====== Task material

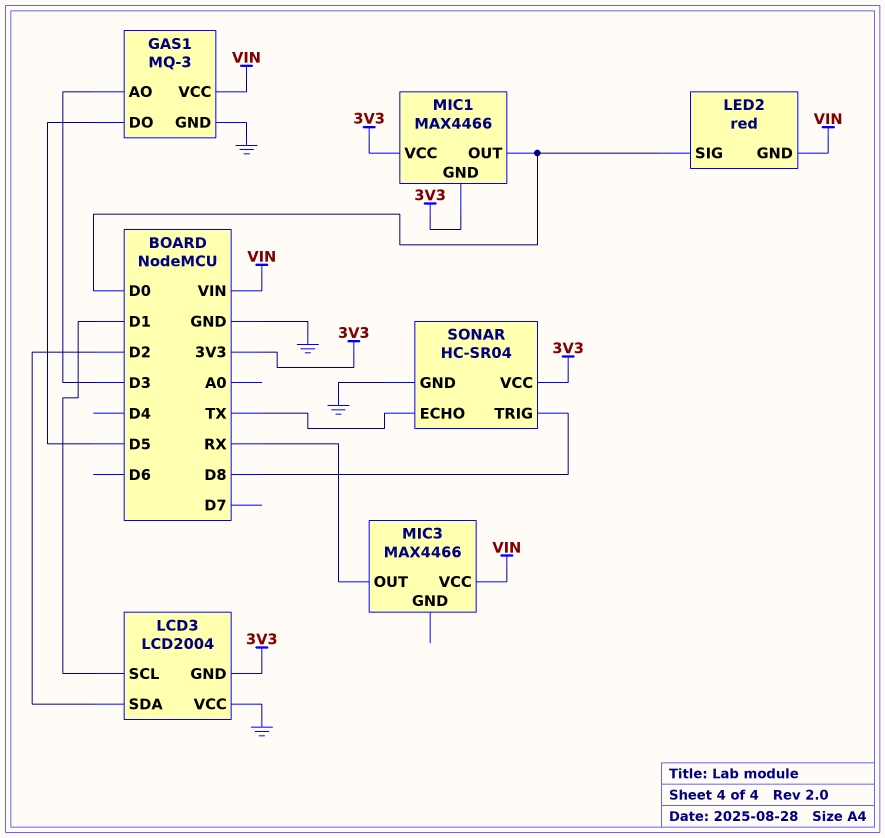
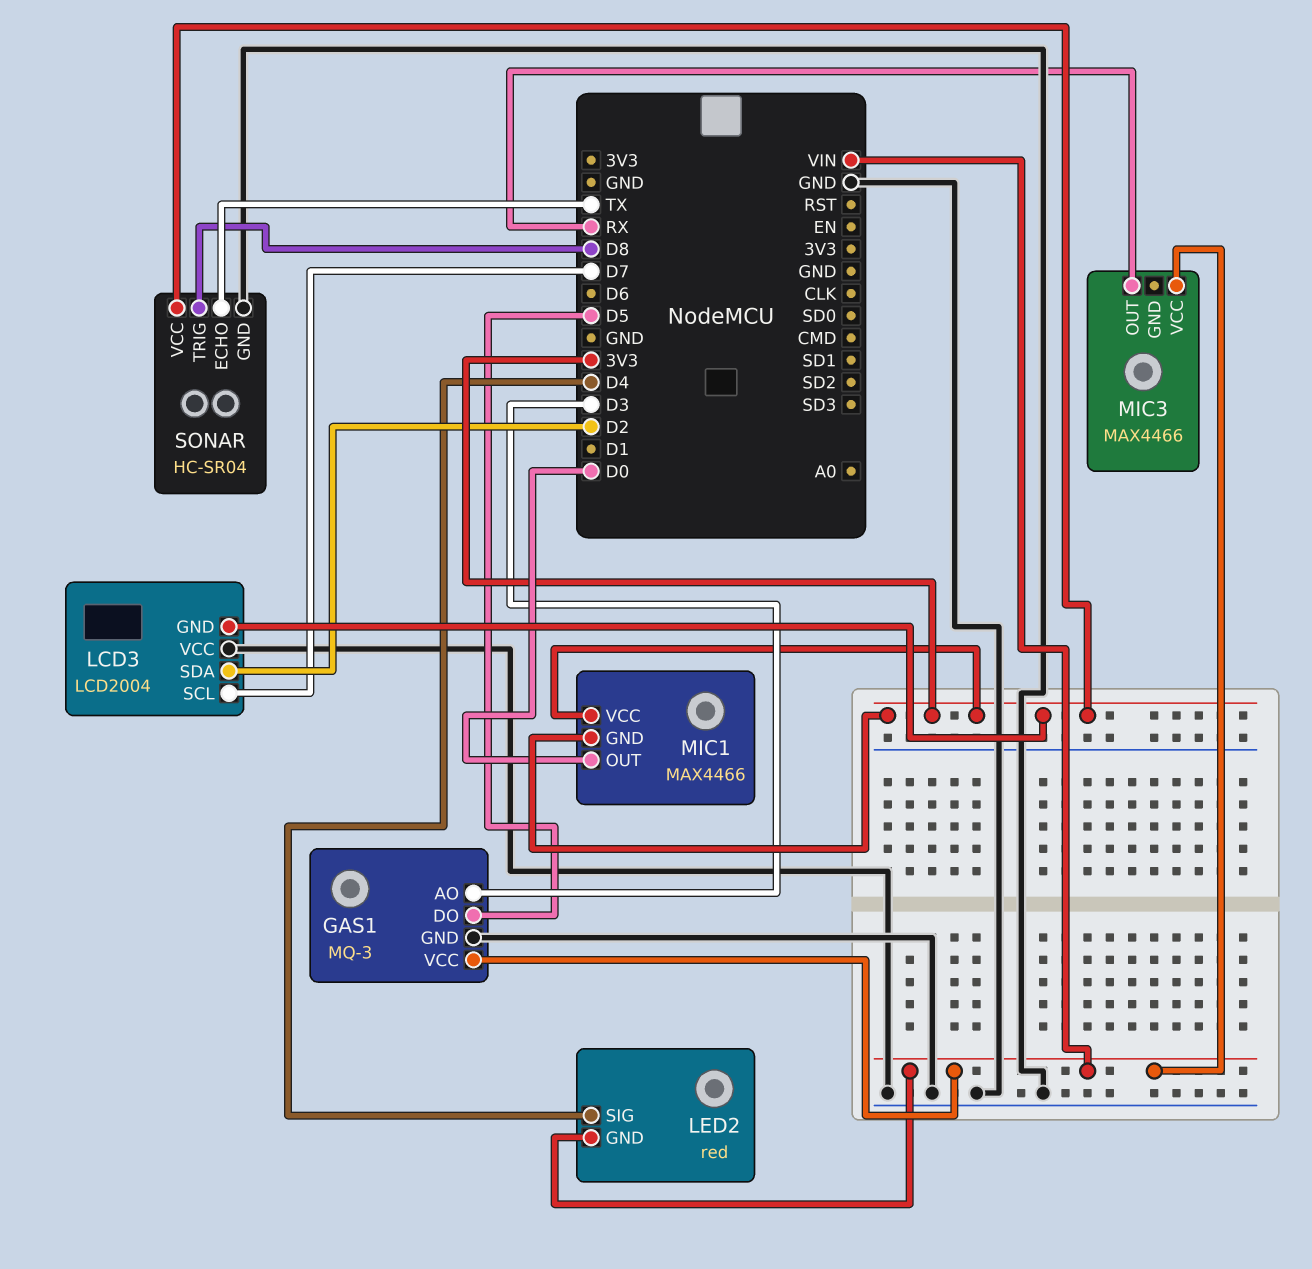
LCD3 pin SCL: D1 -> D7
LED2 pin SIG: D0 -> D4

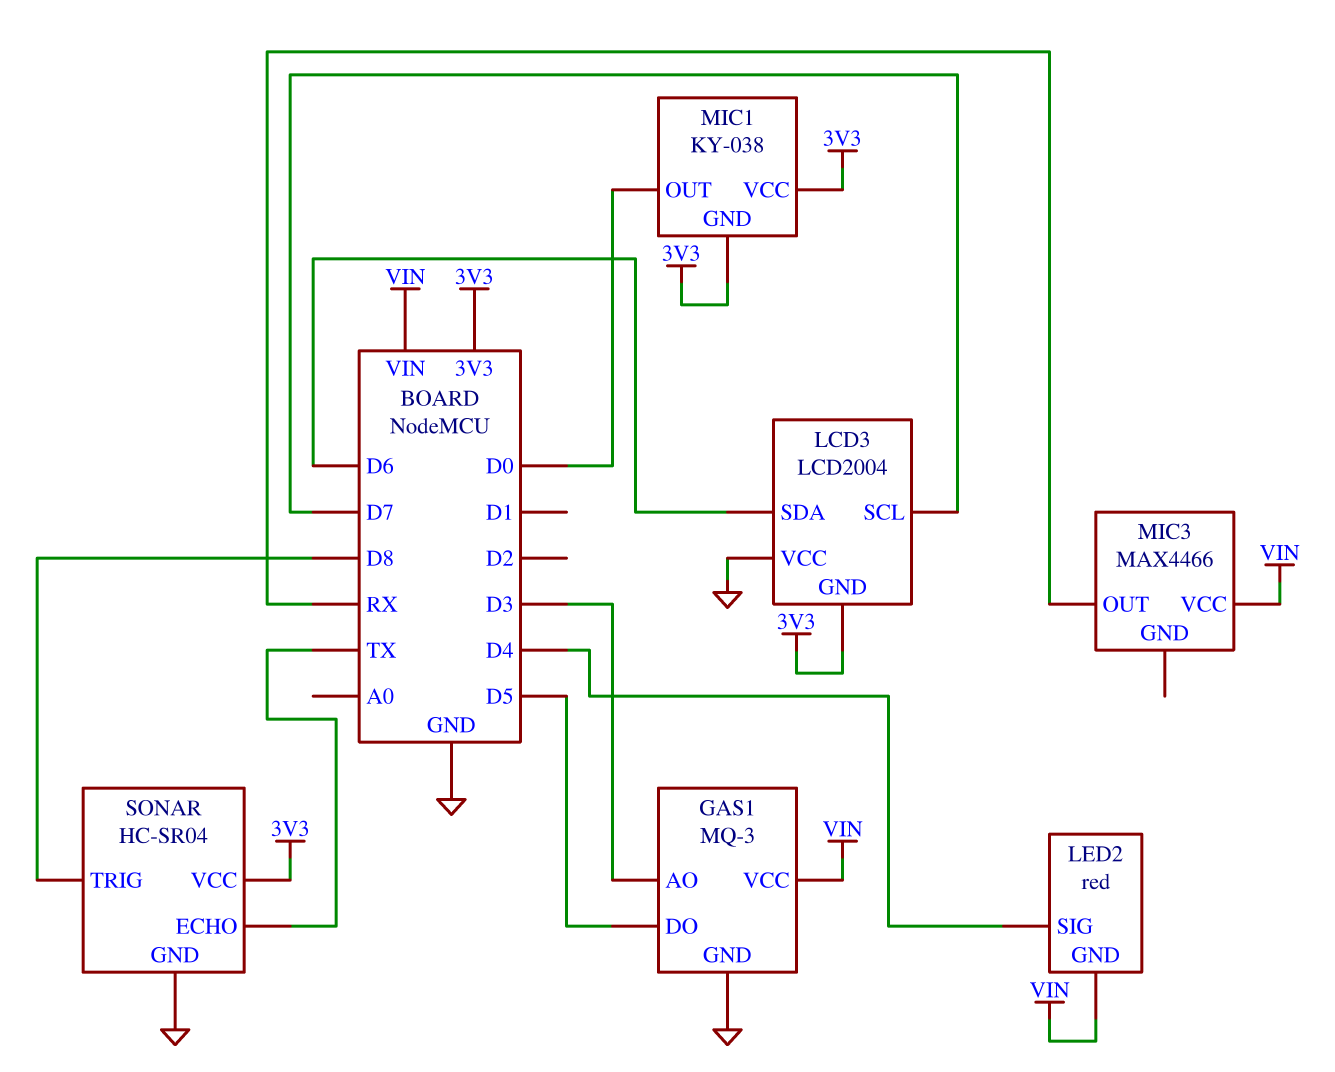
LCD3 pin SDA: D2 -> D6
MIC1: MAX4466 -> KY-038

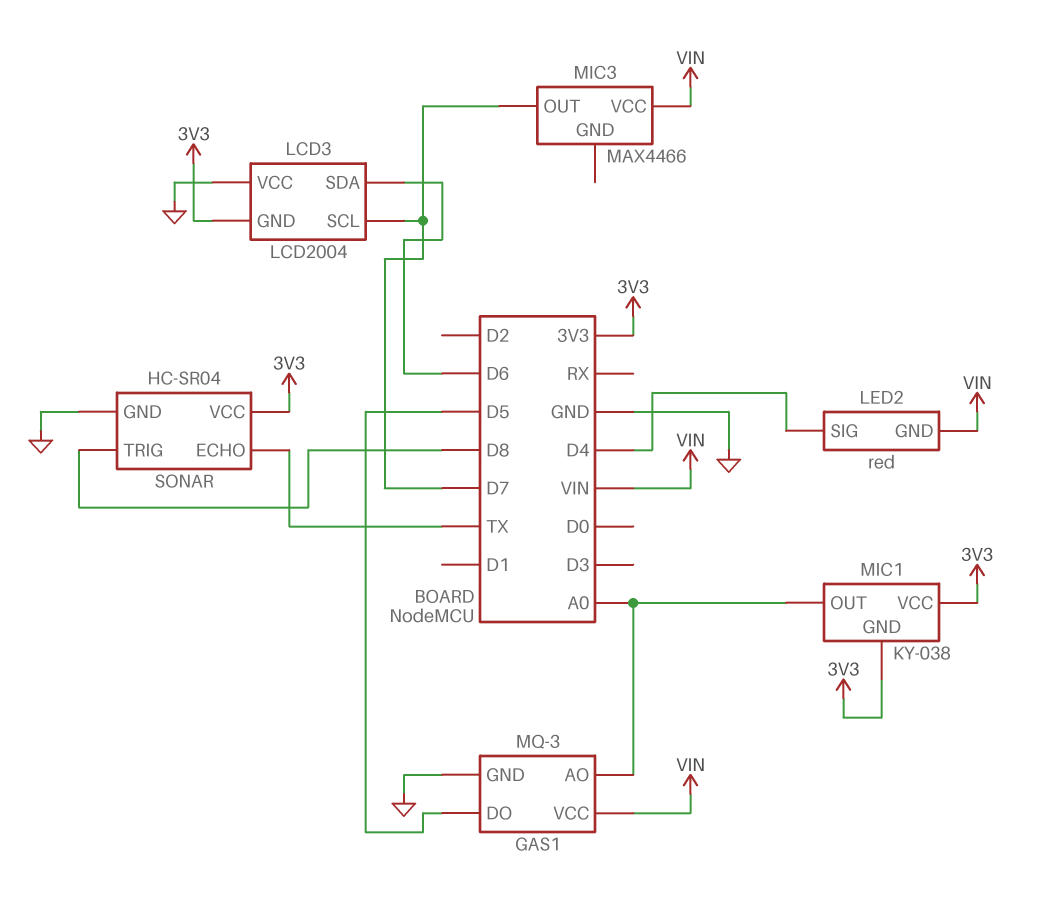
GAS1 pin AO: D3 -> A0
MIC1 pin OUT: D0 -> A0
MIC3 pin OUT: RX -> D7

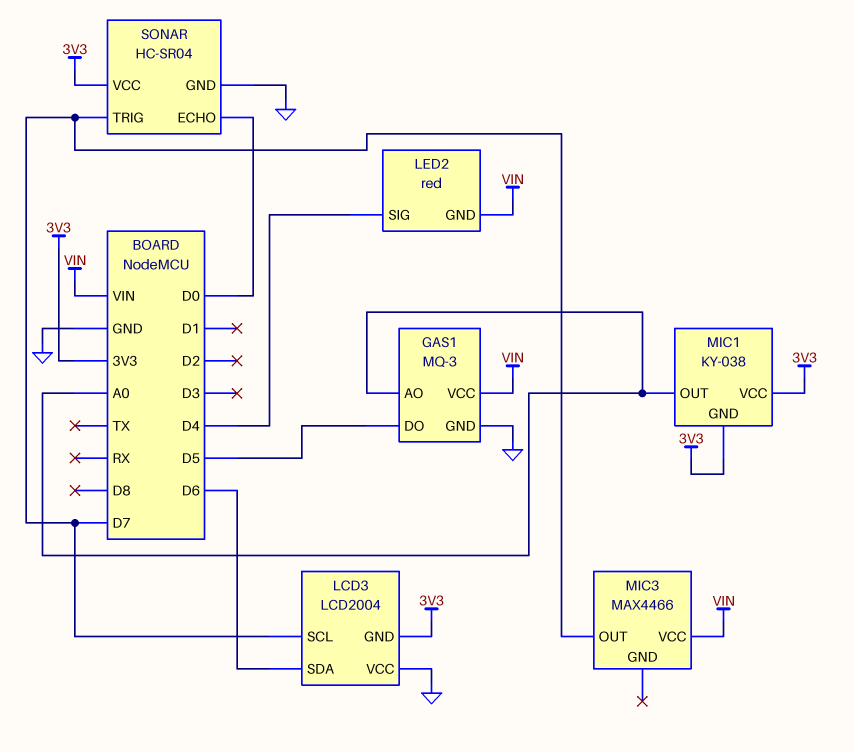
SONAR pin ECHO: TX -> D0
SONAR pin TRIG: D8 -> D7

============

> Task objective
Which lines of the records above contain the word "SONAR"? Report each one in full.

> Solution for this problem
SONAR pin ECHO: TX -> D0
SONAR pin TRIG: D8 -> D7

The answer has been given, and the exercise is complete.